■ GIVEN DATA
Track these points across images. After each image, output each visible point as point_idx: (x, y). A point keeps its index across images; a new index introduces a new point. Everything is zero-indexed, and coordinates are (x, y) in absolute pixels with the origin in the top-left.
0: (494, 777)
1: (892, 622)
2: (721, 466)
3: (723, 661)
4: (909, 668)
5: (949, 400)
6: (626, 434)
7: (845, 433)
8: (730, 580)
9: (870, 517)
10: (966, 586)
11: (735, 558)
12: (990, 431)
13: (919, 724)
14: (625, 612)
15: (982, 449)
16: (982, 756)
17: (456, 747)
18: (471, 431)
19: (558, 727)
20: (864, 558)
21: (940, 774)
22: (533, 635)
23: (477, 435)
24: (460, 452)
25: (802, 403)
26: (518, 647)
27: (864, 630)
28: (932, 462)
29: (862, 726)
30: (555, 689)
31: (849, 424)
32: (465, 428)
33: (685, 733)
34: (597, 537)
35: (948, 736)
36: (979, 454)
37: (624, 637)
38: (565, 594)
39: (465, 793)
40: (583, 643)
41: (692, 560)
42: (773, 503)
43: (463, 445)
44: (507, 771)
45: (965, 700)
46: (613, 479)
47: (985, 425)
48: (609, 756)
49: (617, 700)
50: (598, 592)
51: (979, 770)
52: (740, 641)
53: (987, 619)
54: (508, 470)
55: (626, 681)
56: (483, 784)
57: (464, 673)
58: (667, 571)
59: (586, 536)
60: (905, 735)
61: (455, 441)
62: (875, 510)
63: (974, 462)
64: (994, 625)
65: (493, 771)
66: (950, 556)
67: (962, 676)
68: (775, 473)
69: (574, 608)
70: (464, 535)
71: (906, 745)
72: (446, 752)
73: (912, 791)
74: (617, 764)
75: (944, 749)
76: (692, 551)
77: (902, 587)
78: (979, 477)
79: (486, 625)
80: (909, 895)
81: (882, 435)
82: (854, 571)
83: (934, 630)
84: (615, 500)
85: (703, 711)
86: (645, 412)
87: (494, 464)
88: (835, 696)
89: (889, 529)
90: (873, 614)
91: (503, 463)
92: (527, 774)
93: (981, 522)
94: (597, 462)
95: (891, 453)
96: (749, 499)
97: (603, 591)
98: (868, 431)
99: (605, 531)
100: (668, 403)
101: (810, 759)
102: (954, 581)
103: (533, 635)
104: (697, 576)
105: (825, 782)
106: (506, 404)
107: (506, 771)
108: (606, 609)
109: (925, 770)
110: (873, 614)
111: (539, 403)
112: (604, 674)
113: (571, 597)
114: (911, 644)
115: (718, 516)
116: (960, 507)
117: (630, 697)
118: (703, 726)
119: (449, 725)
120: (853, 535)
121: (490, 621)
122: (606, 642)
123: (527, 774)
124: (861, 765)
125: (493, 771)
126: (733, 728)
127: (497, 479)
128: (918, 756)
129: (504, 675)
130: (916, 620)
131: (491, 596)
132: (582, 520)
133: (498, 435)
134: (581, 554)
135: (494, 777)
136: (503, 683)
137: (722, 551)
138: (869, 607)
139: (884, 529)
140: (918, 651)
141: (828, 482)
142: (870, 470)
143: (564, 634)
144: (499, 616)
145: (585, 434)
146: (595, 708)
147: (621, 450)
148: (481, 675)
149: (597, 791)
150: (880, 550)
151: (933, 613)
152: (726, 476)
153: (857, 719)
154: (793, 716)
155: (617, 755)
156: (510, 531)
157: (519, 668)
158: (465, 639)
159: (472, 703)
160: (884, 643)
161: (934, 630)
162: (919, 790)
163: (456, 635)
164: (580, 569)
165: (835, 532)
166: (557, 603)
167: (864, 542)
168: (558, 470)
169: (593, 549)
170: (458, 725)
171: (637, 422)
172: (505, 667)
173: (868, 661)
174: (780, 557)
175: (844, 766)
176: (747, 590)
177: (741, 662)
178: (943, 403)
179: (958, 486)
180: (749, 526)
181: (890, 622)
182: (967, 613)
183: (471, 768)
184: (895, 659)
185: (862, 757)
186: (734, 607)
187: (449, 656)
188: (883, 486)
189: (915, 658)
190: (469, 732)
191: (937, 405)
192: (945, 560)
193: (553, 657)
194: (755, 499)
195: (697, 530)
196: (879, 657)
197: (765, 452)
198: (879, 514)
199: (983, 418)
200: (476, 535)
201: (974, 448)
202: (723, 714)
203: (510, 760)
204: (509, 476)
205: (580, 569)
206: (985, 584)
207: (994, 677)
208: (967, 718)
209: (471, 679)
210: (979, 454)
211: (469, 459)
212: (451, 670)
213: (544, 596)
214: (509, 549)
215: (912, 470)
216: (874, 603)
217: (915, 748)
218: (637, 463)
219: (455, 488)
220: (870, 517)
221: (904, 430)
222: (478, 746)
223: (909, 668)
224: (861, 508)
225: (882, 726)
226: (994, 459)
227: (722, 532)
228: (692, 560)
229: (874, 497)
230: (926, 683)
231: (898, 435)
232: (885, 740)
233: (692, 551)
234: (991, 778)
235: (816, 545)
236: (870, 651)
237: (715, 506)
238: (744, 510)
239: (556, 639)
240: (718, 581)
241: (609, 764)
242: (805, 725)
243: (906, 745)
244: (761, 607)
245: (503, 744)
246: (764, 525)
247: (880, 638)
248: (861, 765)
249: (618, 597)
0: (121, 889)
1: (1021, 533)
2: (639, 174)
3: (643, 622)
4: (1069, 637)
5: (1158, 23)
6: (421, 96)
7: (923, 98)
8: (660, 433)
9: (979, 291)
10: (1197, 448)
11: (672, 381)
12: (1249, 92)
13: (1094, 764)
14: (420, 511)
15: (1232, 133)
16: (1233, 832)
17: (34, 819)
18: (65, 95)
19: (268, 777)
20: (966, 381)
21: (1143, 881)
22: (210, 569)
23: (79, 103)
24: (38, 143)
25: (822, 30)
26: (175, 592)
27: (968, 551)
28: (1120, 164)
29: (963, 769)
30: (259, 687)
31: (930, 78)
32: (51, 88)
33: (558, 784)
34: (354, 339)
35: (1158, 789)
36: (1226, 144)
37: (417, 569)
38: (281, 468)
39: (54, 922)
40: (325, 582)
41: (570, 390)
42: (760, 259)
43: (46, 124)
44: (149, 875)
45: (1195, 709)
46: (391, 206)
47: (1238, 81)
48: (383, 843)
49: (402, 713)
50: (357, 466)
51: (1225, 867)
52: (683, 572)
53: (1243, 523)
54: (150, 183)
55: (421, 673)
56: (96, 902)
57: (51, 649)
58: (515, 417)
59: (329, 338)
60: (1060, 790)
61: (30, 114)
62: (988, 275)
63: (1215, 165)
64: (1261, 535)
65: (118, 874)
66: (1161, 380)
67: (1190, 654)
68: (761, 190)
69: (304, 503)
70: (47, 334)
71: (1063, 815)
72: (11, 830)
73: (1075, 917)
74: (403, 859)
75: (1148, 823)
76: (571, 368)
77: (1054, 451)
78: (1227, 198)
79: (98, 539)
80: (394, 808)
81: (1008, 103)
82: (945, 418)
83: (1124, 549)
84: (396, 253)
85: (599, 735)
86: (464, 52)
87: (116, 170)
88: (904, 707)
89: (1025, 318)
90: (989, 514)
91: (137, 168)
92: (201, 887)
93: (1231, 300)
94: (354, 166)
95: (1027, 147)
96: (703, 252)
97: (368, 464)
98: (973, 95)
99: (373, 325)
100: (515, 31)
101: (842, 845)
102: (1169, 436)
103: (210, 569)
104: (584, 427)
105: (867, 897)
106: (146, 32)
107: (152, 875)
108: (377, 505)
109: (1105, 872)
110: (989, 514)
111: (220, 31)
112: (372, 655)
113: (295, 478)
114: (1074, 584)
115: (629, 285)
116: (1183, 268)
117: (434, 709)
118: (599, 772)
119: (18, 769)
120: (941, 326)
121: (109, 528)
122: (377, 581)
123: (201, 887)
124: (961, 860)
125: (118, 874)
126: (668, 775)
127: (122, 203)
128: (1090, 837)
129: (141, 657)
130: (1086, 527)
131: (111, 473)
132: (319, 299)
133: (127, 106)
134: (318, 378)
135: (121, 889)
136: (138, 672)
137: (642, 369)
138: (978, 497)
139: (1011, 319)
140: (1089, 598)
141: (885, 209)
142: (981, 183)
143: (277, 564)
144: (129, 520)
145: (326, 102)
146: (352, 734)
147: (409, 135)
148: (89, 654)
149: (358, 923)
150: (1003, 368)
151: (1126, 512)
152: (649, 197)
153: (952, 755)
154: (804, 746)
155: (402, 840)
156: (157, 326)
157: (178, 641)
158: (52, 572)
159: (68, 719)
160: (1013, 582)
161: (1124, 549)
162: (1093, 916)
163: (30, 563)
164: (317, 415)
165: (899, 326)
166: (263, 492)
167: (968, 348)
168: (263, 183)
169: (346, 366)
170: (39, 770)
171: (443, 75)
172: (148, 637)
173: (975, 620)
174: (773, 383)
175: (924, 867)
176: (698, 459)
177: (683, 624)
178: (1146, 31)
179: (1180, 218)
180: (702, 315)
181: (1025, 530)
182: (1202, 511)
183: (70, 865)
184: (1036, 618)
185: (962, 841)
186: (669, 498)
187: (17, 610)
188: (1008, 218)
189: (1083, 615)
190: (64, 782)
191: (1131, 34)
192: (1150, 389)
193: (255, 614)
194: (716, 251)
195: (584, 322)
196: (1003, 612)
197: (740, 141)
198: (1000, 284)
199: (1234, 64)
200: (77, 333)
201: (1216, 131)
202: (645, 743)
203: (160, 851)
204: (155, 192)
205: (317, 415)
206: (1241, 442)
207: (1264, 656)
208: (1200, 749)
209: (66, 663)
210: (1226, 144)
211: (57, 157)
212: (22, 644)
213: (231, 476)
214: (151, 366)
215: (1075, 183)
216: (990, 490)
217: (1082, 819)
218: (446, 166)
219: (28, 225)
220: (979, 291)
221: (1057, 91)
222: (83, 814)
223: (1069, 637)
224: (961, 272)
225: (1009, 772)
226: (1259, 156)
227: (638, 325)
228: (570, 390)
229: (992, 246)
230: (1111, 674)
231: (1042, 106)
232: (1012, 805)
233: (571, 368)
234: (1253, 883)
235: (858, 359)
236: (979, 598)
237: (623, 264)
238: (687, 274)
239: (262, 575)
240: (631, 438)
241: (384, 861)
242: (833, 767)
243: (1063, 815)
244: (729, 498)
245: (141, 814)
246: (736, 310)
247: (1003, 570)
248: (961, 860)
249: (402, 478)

■ WHAT YOU ARE ASKED TO DO
Please copy the listing verbatim from its first line through the line containing "44: (507, 771)", keeping both of those lines.

■ IN RESPONSE
Track these points across images. After each image, output each visible point as point_idx: (x, y). A point keeps its index across images; a new index introduces a new point. Everything is zero-indexed, and coordinates are (x, y) in absolute pixels with the origin in the top-left.
0: (494, 777)
1: (892, 622)
2: (721, 466)
3: (723, 661)
4: (909, 668)
5: (949, 400)
6: (626, 434)
7: (845, 433)
8: (730, 580)
9: (870, 517)
10: (966, 586)
11: (735, 558)
12: (990, 431)
13: (919, 724)
14: (625, 612)
15: (982, 449)
16: (982, 756)
17: (456, 747)
18: (471, 431)
19: (558, 727)
20: (864, 558)
21: (940, 774)
22: (533, 635)
23: (477, 435)
24: (460, 452)
25: (802, 403)
26: (518, 647)
27: (864, 630)
28: (932, 462)
29: (862, 726)
30: (555, 689)
31: (849, 424)
32: (465, 428)
33: (685, 733)
34: (597, 537)
35: (948, 736)
36: (979, 454)
37: (624, 637)
38: (565, 594)
39: (465, 793)
40: (583, 643)
41: (692, 560)
42: (773, 503)
43: (463, 445)
44: (507, 771)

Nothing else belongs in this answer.